*** Opening SOURCE INFORMATION ***
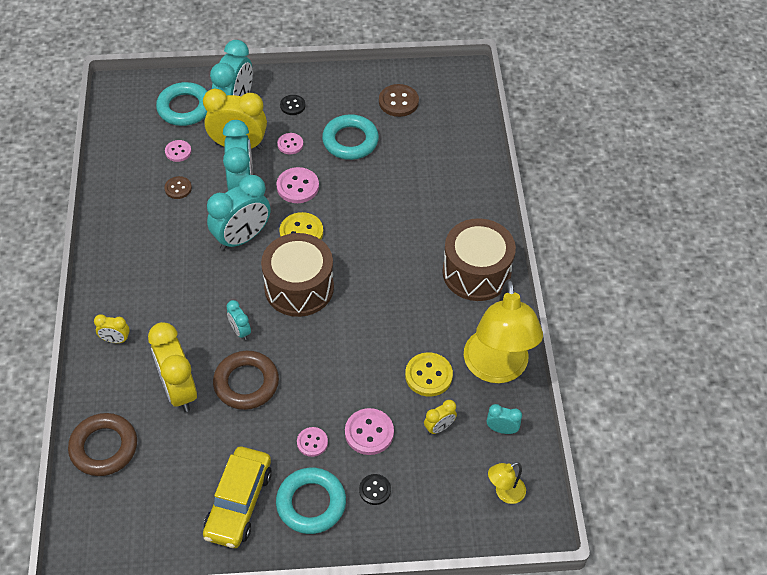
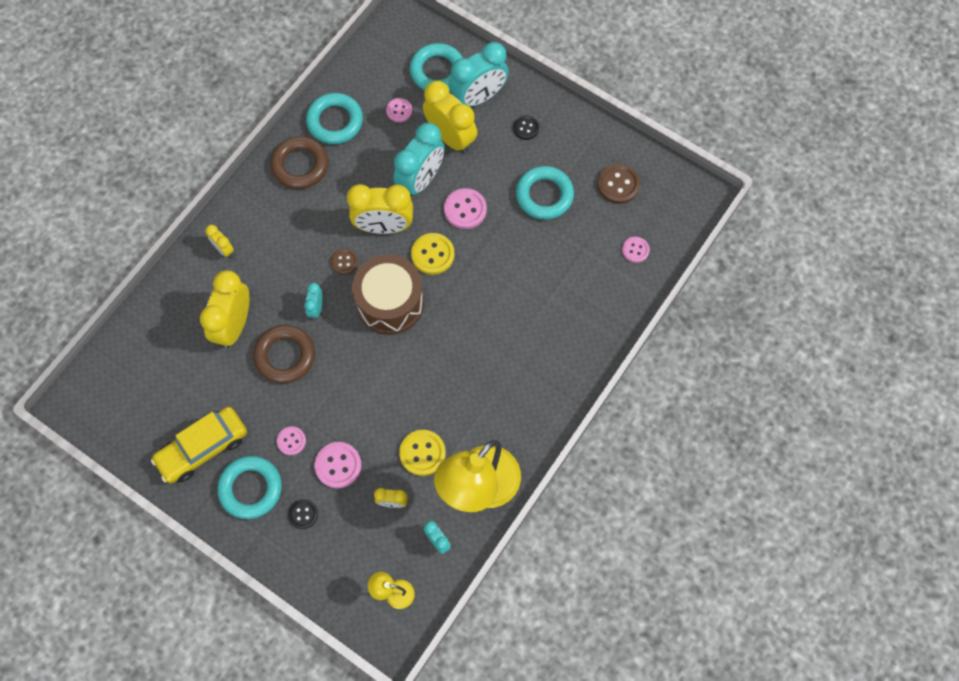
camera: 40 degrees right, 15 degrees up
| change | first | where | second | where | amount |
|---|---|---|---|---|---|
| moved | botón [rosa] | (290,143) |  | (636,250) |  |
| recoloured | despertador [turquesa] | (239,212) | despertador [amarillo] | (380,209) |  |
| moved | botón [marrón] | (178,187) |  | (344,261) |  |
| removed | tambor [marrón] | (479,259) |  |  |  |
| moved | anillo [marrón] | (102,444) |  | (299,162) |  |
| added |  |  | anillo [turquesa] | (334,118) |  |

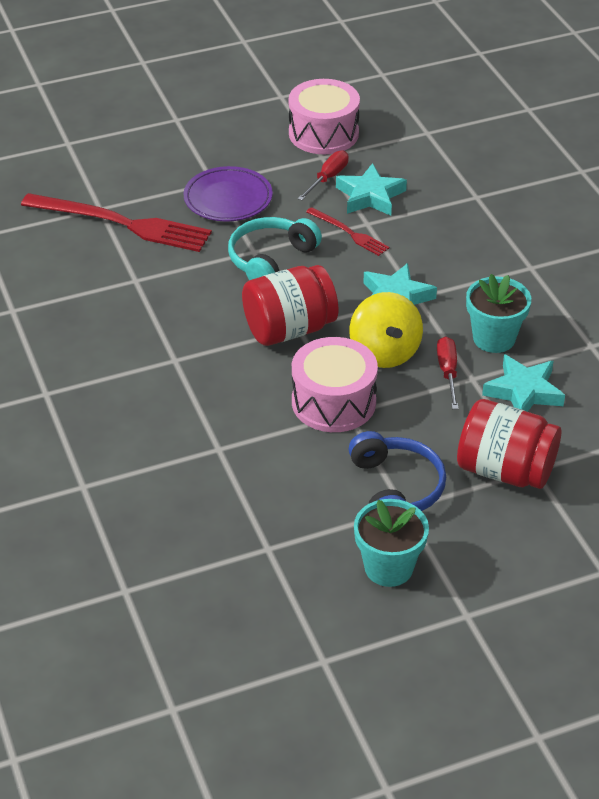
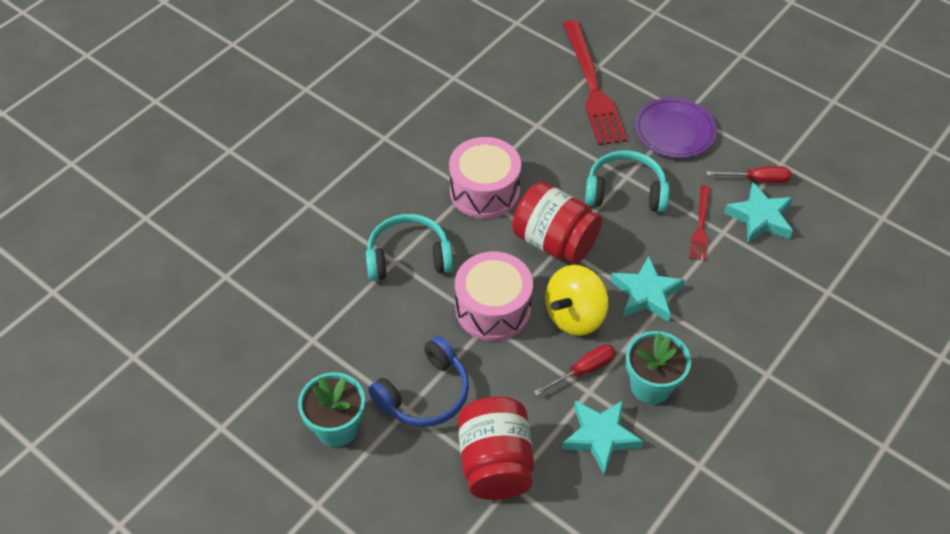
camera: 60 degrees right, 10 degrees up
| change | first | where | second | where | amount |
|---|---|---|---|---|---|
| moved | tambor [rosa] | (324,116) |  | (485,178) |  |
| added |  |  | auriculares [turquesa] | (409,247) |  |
*** Closing SOURCE INFORMATION ***
• EXERCISE BRIEF: Print each record exactly as it stands, leaving the images out.

• TASK OUTPUT:
camera: 40 degrees right, 15 degrees up
| change | first | where | second | where | amount |
|---|---|---|---|---|---|
| moved | botón [rosa] | (290,143) |  | (636,250) |  |
| recoloured | despertador [turquesa] | (239,212) | despertador [amarillo] | (380,209) |  |
| moved | botón [marrón] | (178,187) |  | (344,261) |  |
| removed | tambor [marrón] | (479,259) |  |  |  |
| moved | anillo [marrón] | (102,444) |  | (299,162) |  |
| added |  |  | anillo [turquesa] | (334,118) |  |

camera: 60 degrees right, 10 degrees up
| change | first | where | second | where | amount |
|---|---|---|---|---|---|
| moved | tambor [rosa] | (324,116) |  | (485,178) |  |
| added |  |  | auriculares [turquesa] | (409,247) |  |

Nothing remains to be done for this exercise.